Before-and-after object lists:
======

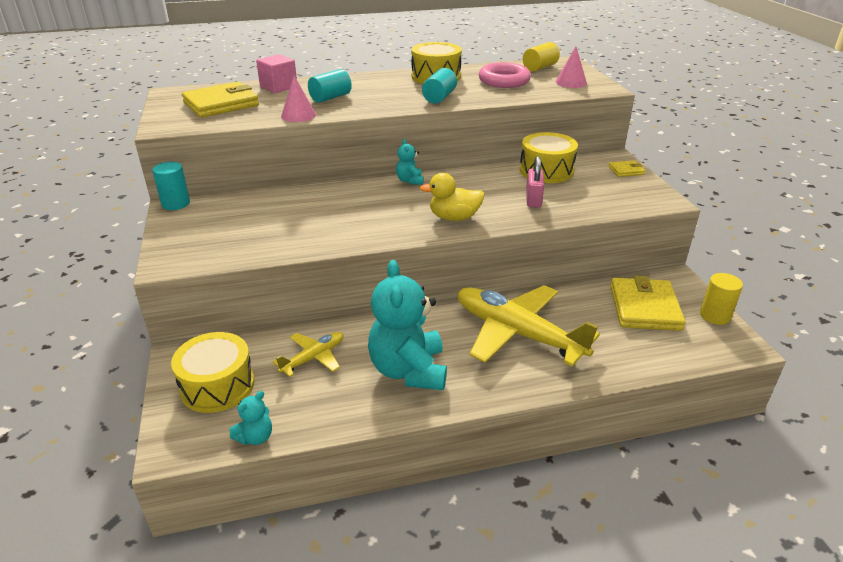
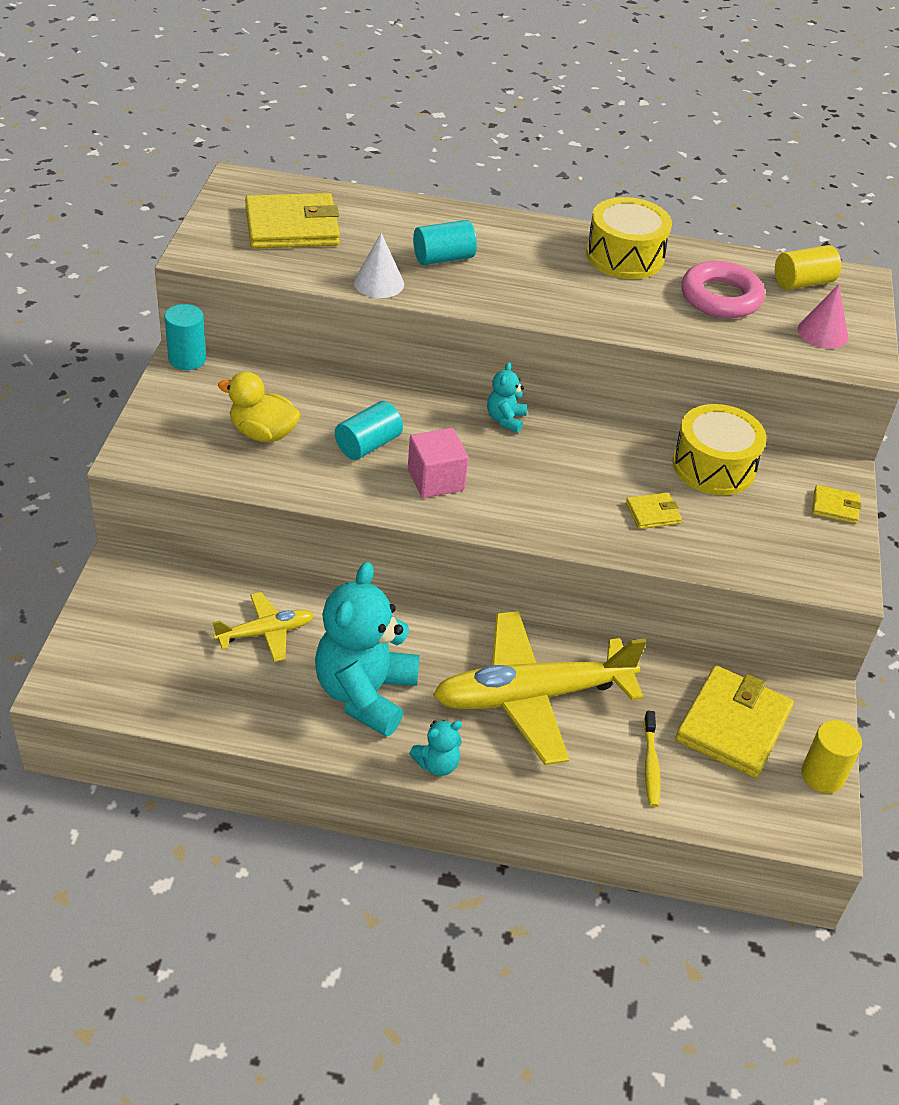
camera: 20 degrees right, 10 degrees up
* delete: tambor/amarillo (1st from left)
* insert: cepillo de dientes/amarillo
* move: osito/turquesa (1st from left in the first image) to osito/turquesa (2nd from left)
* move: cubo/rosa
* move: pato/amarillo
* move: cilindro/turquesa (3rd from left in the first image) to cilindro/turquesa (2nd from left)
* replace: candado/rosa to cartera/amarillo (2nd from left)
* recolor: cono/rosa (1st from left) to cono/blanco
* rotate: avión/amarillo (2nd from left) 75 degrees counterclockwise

======

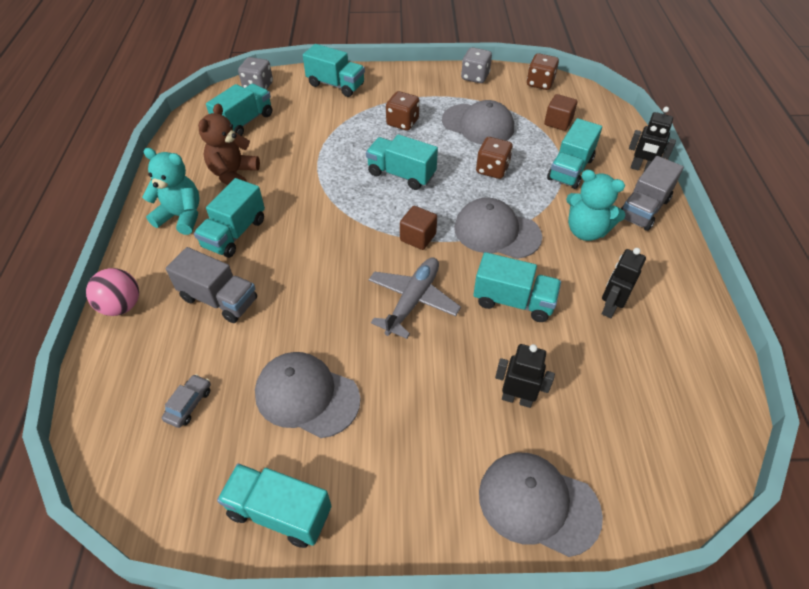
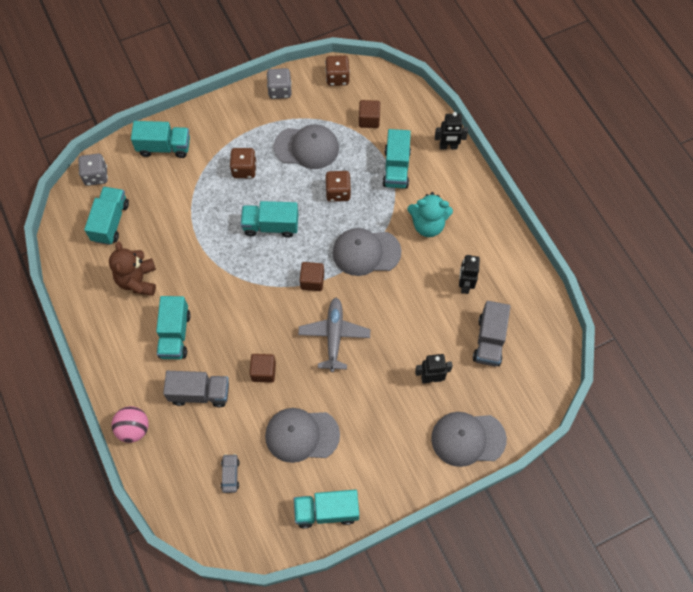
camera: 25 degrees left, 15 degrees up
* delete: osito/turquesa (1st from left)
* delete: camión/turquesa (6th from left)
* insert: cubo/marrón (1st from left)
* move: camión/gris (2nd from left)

======

_INSTRUCTIONS TO FOLLOW_:
Write out exactly the lines above from the line with "osito/turquesa (1st from left)" through the line with "camión/gris (2nd from left)", both of them included, and leave out all other lines.

_EXERCISE SOLUTION_:
* delete: osito/turquesa (1st from left)
* delete: camión/turquesa (6th from left)
* insert: cubo/marrón (1st from left)
* move: camión/gris (2nd from left)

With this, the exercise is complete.